- _MATERIAL PROVIDED_

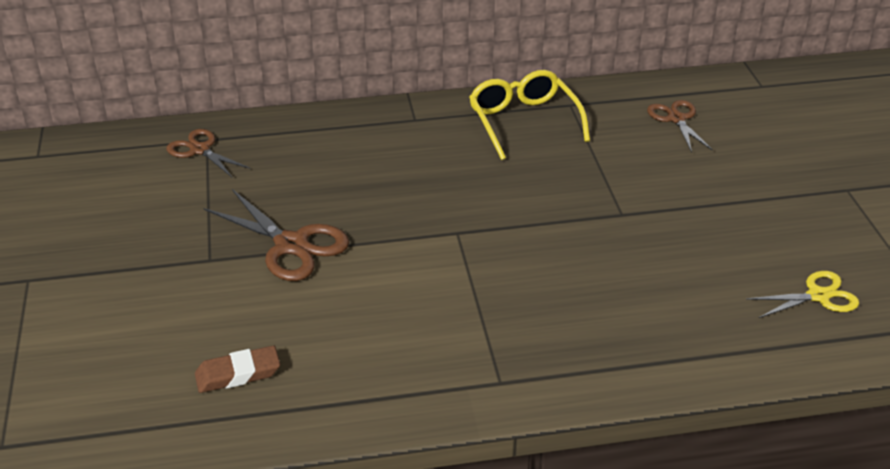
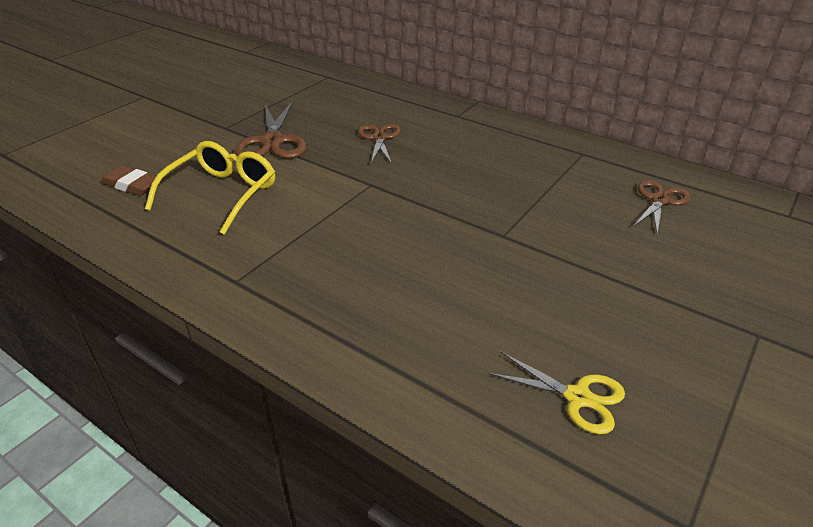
camera: 45 degrees right, 0 degrees up
(200, 150) = (315, 79): brown scissors -> brown scissors (379, 138)
(523, 122) = (528, 148): yellow glasses -> yellow glasses (222, 194)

- _WHAT IS REQUIRED_
Repeat verbatim all the material, but not the pictures.

- _SOLVED EXERCISE_
camera: 45 degrees right, 0 degrees up
(200, 150) = (315, 79): brown scissors -> brown scissors (379, 138)
(523, 122) = (528, 148): yellow glasses -> yellow glasses (222, 194)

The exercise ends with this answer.